YOUR OBJECTIVE:
Only the lines below from the one containing "(220, 306) = (597, 167): black" through the one containing "(346, 263) = (437, 543): none" belong in the answer, repeated exactly and without pictures.

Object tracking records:
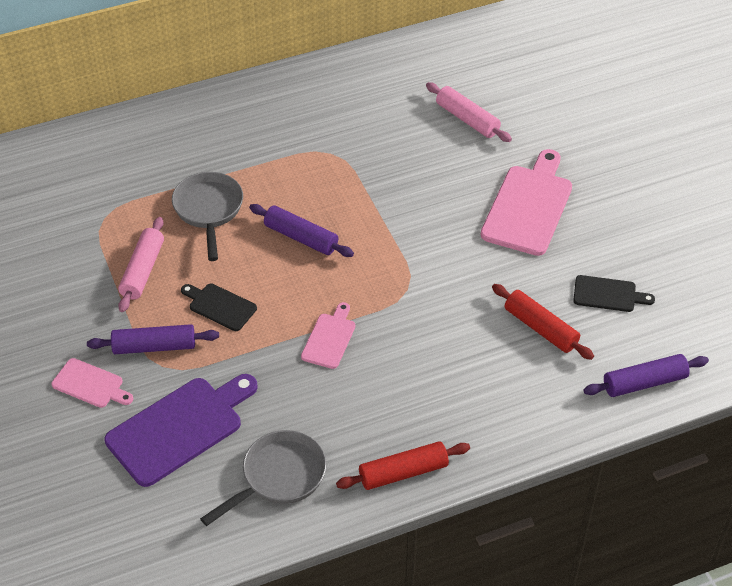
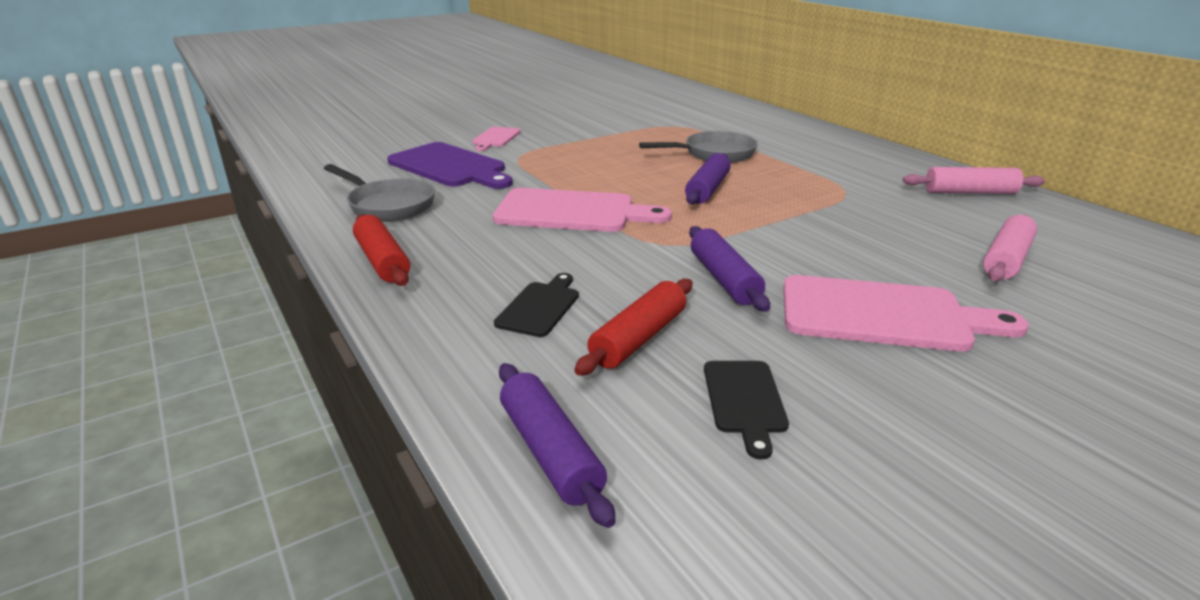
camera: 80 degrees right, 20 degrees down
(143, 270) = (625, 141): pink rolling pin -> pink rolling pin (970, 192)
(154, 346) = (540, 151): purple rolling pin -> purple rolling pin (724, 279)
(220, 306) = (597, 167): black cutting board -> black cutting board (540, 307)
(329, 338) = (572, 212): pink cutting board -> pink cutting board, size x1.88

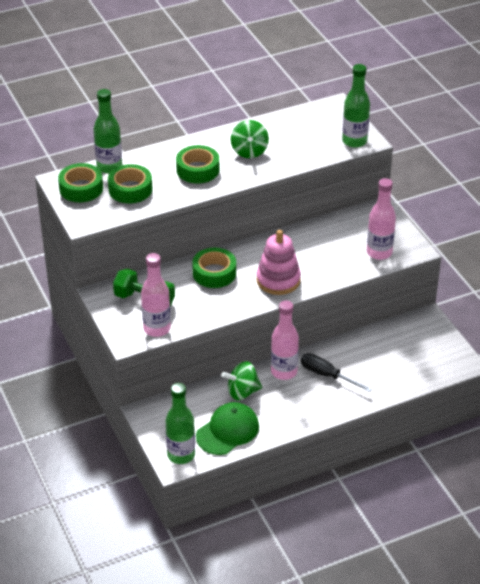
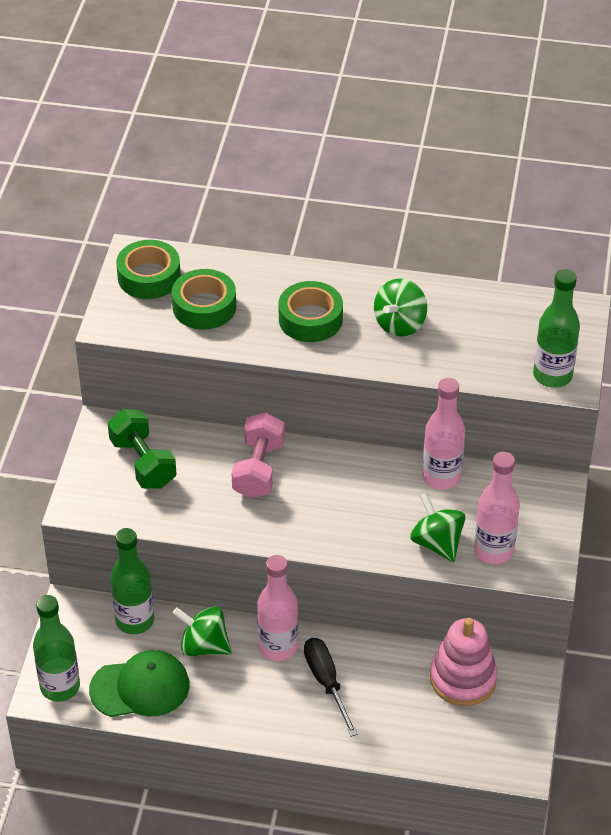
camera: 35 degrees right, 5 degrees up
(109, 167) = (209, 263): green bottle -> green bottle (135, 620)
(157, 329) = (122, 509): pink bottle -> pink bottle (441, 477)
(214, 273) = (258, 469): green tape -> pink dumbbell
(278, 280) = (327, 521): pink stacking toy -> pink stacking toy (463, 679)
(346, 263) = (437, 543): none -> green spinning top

---

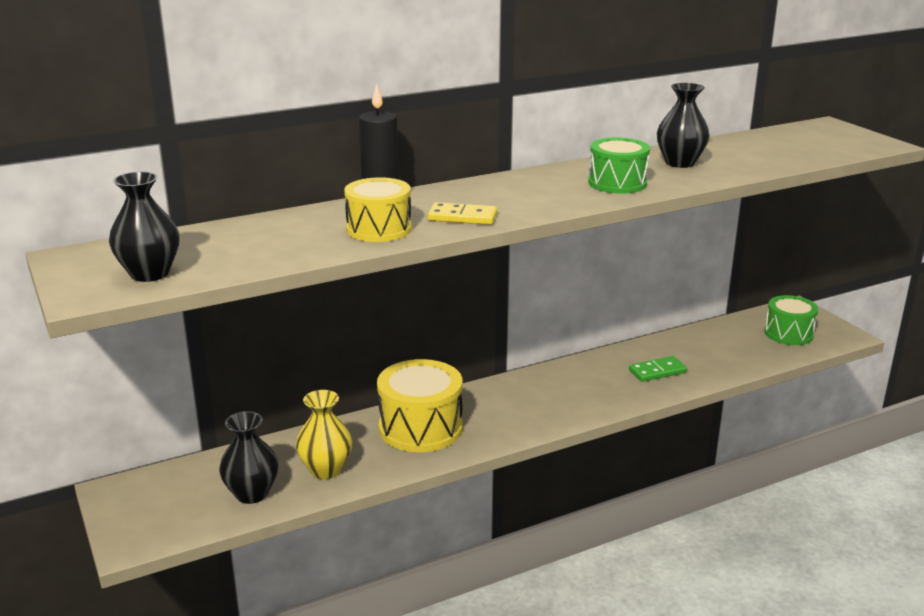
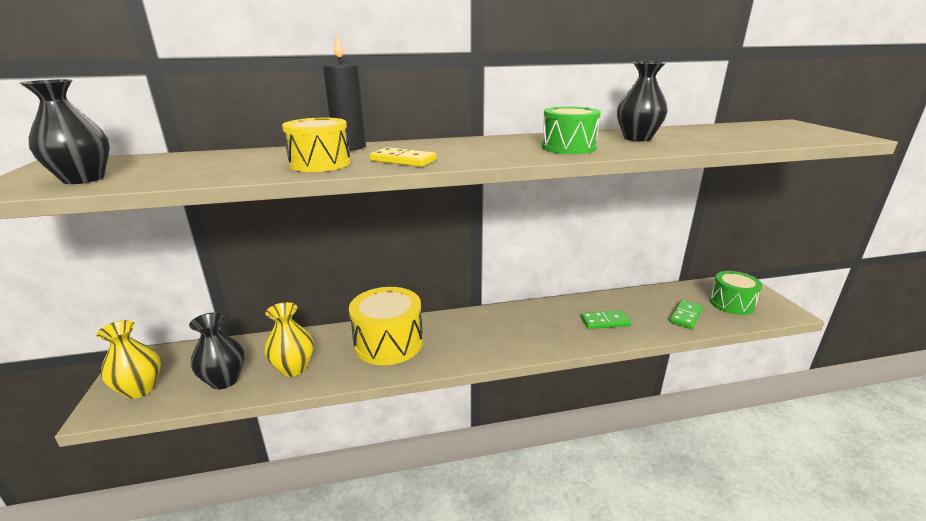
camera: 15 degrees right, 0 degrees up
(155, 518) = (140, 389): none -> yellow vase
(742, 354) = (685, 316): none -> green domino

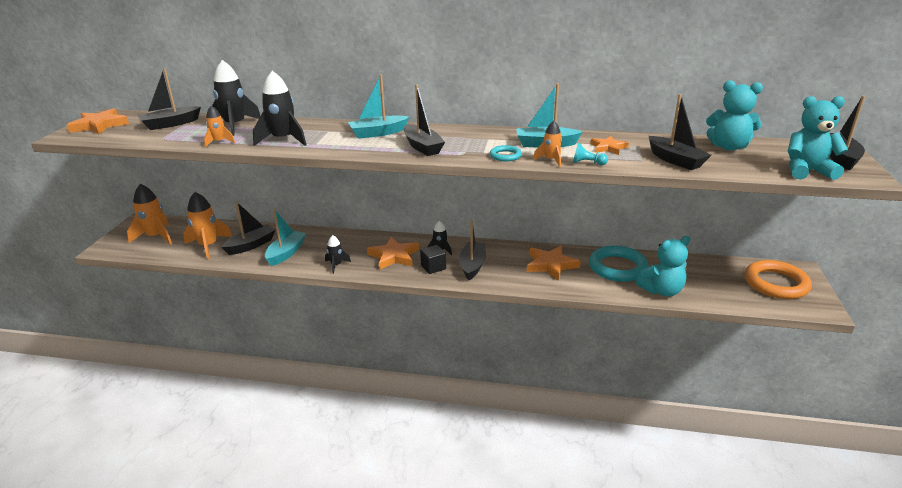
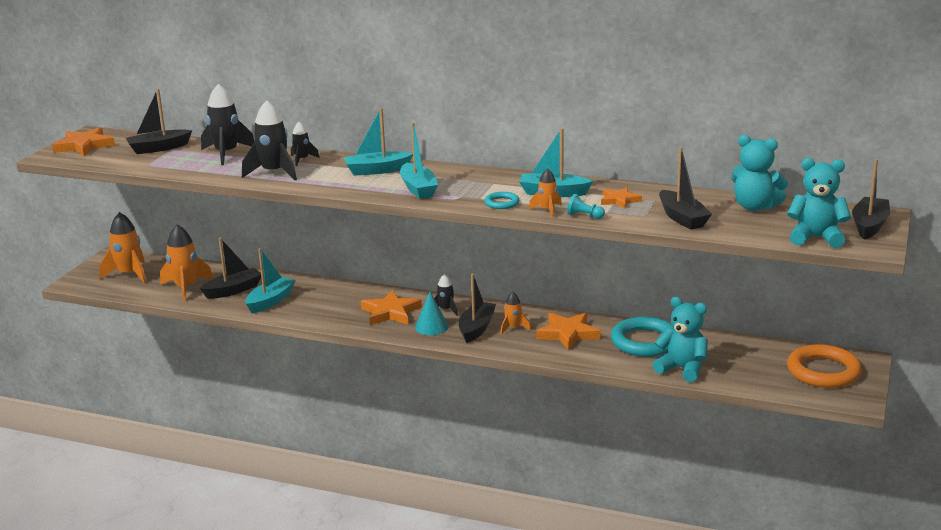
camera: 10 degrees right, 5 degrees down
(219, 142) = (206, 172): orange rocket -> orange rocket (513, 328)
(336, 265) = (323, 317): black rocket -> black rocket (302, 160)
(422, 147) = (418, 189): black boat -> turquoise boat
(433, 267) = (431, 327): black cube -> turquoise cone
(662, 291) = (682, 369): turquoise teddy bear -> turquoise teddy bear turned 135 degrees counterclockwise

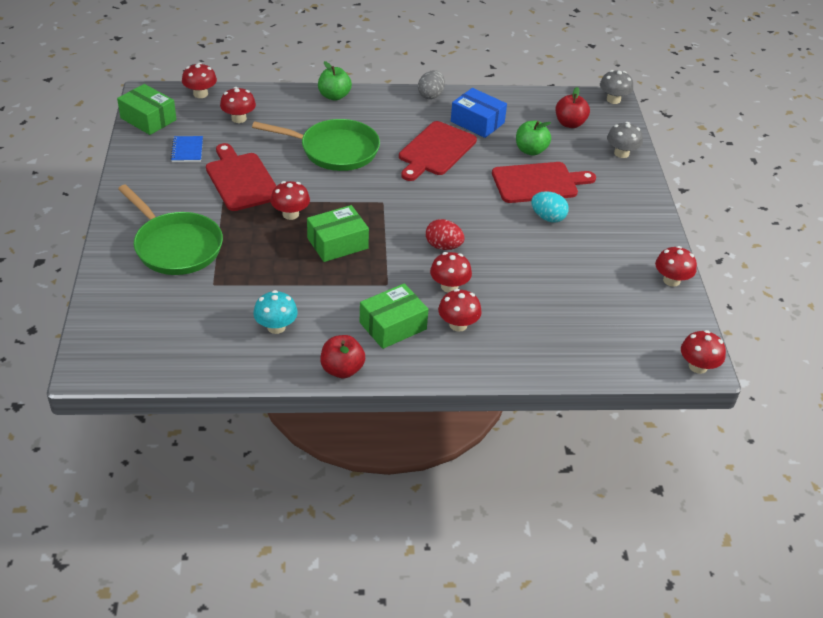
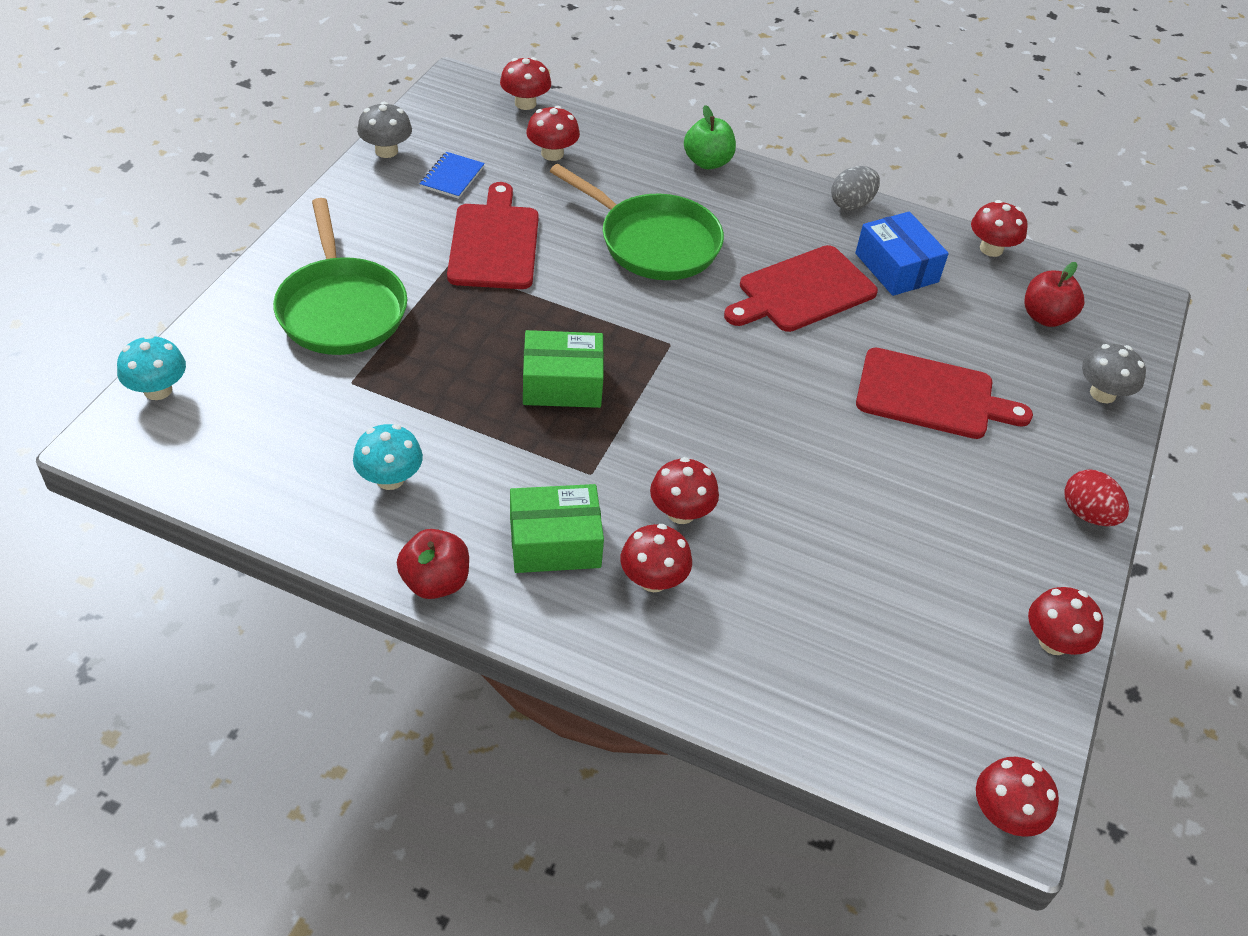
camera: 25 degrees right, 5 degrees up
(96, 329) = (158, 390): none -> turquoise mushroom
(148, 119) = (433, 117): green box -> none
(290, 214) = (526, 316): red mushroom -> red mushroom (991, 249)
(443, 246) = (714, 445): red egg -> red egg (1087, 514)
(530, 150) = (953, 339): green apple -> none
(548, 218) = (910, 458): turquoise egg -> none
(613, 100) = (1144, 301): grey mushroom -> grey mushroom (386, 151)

RESULT OF THE TASK:
(220, 306) = (597, 167): black cutting board -> black cutting board (540, 307)
(329, 338) = (572, 212): pink cutting board -> pink cutting board, size x1.88

camera: 35 degrees right, 5 degrees up
(109, 167) = (209, 263): green bottle -> green bottle (135, 620)
(157, 329) = (122, 509): pink bottle -> pink bottle (441, 477)
(214, 273) = (258, 469): green tape -> pink dumbbell
(278, 280) = (327, 521): pink stacking toy -> pink stacking toy (463, 679)
(346, 263) = (437, 543): none -> green spinning top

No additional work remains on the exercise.